#### TASK GOAL
Show every line of the listing below that contains the string "grace".

— start PROVIDED RECORDS —

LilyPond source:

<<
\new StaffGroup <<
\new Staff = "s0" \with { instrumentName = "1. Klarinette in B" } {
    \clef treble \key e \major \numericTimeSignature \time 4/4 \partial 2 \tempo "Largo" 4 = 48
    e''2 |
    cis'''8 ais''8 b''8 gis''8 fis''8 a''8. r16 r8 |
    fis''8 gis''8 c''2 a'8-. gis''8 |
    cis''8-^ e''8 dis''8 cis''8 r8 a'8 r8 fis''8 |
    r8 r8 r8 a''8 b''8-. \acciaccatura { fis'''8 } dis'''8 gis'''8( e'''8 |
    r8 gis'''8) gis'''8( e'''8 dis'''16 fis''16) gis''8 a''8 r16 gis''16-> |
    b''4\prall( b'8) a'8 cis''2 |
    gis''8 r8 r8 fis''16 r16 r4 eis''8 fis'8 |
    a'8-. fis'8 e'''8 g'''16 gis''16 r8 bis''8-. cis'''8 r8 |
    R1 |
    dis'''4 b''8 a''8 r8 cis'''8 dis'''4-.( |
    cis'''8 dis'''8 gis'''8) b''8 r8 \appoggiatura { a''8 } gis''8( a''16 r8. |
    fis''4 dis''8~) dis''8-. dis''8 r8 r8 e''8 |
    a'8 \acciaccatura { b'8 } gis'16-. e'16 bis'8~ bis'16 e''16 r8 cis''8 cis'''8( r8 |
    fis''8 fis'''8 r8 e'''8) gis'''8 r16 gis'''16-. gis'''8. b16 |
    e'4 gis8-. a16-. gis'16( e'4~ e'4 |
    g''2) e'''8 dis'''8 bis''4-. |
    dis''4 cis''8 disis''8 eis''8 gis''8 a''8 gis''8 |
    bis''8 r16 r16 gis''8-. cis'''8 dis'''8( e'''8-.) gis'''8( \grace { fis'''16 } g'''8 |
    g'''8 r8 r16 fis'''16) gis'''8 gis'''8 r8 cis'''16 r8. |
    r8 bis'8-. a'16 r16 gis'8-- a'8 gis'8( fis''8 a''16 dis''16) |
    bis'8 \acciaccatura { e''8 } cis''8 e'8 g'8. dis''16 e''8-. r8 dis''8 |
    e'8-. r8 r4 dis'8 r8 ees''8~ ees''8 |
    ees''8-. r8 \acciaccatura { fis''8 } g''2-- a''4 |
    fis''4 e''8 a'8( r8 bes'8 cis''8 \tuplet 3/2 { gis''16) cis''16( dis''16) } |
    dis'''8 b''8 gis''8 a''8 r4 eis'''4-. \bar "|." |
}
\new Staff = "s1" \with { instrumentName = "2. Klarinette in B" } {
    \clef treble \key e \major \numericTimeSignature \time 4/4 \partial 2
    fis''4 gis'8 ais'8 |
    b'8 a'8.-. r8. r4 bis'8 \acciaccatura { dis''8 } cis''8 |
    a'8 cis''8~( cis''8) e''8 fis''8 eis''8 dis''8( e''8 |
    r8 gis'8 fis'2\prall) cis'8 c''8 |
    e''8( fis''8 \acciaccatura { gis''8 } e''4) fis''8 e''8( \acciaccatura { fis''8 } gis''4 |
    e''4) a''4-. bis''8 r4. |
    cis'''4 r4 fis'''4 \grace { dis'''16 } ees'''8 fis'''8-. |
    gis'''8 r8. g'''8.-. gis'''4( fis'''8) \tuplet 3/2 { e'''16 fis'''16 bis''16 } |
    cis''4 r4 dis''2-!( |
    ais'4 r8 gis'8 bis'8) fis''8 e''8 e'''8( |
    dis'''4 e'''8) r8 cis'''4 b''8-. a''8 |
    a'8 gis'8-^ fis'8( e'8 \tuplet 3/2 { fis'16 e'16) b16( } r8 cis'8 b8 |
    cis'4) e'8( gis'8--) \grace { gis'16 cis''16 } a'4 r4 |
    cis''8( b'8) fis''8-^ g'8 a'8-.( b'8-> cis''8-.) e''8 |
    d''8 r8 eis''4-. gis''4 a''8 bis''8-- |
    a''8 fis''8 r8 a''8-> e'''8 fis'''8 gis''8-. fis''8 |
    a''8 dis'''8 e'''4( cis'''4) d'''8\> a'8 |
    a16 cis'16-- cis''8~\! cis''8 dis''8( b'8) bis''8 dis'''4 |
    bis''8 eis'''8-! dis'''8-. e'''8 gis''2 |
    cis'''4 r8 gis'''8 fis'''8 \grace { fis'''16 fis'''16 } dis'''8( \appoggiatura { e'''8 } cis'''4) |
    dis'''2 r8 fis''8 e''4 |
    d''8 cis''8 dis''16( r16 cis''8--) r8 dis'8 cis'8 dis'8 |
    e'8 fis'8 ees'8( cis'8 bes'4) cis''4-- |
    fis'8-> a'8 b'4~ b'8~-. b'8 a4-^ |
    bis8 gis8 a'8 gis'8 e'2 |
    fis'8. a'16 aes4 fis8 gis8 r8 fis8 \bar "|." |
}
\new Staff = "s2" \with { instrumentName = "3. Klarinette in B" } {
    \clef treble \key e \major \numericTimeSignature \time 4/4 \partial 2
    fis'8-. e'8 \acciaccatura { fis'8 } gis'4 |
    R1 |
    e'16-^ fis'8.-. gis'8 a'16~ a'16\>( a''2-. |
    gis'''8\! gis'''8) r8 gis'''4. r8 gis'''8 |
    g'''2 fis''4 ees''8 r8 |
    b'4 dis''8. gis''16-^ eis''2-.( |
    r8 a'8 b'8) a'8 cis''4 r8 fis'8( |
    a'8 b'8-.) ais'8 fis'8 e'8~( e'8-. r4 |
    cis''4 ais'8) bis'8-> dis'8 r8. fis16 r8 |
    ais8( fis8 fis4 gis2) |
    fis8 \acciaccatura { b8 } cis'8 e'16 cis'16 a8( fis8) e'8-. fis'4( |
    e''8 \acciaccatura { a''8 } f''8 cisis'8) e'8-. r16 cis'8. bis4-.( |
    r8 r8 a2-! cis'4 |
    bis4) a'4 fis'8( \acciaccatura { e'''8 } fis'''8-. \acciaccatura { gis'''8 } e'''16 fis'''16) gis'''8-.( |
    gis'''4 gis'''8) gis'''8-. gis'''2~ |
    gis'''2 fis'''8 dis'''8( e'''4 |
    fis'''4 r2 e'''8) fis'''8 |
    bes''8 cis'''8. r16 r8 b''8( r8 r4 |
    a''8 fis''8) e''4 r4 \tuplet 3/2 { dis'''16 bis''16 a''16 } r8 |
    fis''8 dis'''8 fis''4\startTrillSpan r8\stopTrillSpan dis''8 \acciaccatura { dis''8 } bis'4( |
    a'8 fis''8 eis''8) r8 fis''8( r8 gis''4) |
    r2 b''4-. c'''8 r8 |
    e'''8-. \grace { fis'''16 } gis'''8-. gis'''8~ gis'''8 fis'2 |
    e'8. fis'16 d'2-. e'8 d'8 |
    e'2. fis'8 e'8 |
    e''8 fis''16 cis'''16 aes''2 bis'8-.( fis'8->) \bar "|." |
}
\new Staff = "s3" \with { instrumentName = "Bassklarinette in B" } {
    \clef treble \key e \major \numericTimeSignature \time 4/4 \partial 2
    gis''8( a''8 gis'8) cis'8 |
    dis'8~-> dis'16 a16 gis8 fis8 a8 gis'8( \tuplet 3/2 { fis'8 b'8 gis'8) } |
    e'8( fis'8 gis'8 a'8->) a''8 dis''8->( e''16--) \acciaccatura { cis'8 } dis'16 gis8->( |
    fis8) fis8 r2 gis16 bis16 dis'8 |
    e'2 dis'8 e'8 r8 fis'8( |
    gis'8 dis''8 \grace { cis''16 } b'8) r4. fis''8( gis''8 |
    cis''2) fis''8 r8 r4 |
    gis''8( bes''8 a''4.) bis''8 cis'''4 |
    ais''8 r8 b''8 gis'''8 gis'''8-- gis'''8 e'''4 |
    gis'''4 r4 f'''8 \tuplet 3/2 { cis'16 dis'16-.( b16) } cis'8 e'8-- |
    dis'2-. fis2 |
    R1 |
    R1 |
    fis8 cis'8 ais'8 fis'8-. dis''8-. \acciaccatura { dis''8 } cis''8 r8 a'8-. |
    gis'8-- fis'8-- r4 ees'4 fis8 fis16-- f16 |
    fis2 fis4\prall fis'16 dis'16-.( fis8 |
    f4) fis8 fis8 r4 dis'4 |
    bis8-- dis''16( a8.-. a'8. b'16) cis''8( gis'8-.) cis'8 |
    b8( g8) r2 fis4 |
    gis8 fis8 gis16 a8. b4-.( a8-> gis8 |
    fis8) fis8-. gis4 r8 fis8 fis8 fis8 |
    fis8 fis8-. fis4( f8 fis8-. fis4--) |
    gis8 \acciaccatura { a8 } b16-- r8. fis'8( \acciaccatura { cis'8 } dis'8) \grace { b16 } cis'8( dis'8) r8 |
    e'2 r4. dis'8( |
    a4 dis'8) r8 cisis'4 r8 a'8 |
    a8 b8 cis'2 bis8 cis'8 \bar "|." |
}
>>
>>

— end PROVIDED RECORDS —

#### ANSWER TO THE PROBLEM
    bis''8 r16 r16 gis''8-. cis'''8 dis'''8( e'''8-.) gis'''8( \grace { fis'''16 } g'''8 |
    cis'''4 r4 fis'''4 \grace { dis'''16 } ees'''8 fis'''8-. |
    cis'4) e'8( gis'8--) \grace { gis'16 cis''16 } a'4 r4 |
    cis'''4 r8 gis'''8 fis'''8 \grace { fis'''16 fis'''16 } dis'''8( \appoggiatura { e'''8 } cis'''4) |
    e'''8-. \grace { fis'''16 } gis'''8-. gis'''8~ gis'''8 fis'2 |
    gis'8 dis''8 \grace { cis''16 } b'8) r4. fis''8( gis''8 |
    gis8 \acciaccatura { a8 } b16-- r8. fis'8( \acciaccatura { cis'8 } dis'8) \grace { b16 } cis'8( dis'8) r8 |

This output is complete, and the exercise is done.